__Problem details__: Your answer must be an exact copy of the entries below, with every picture removed.

_ _ _ _

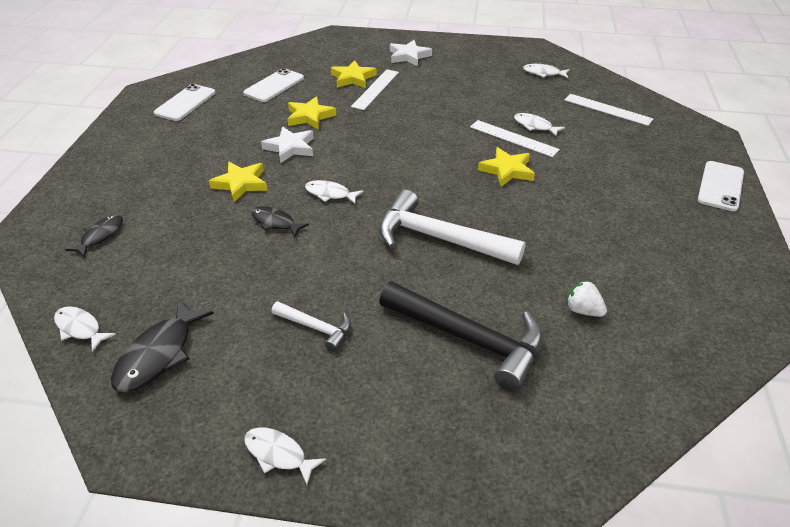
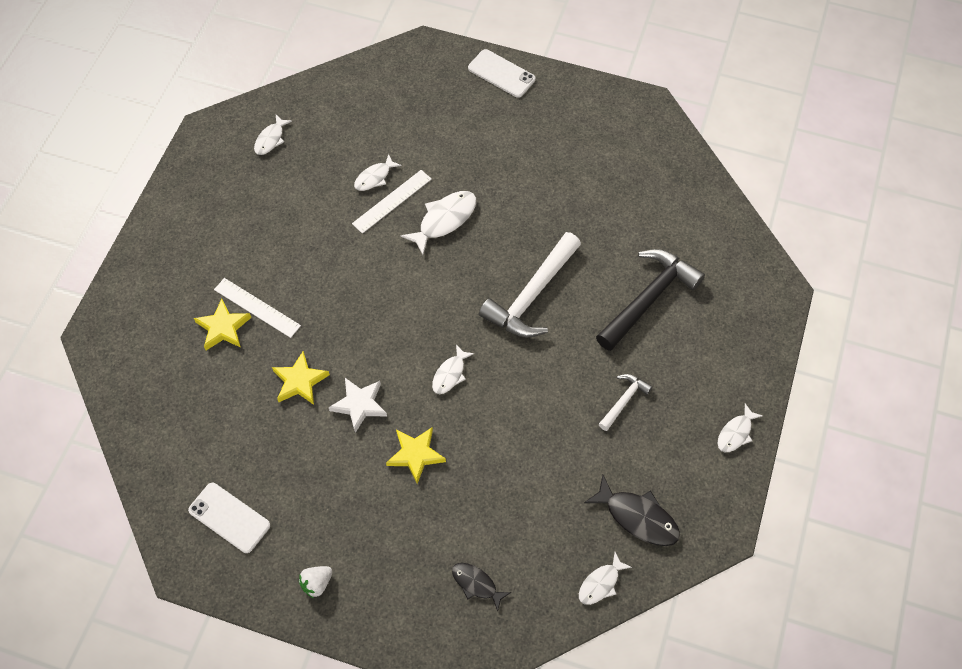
camera: 80 degrees left, 20 degrees up
(274, 86) = (215, 415): white phone -> none
(275, 222) = (485, 424): black fish -> none
(409, 56) = (186, 260): white star -> none
(507, 170) = (444, 220): yellow star -> white fish
(583, 310) = (630, 218): white strawberry -> white strawberry (317, 583)
(607, 109) = (360, 108): white ruler -> none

_ _ _ _

__Exercise solution__:
camera: 80 degrees left, 20 degrees up
(274, 86) = (215, 415): white phone -> none
(275, 222) = (485, 424): black fish -> none
(409, 56) = (186, 260): white star -> none
(507, 170) = (444, 220): yellow star -> white fish
(583, 310) = (630, 218): white strawberry -> white strawberry (317, 583)
(607, 109) = (360, 108): white ruler -> none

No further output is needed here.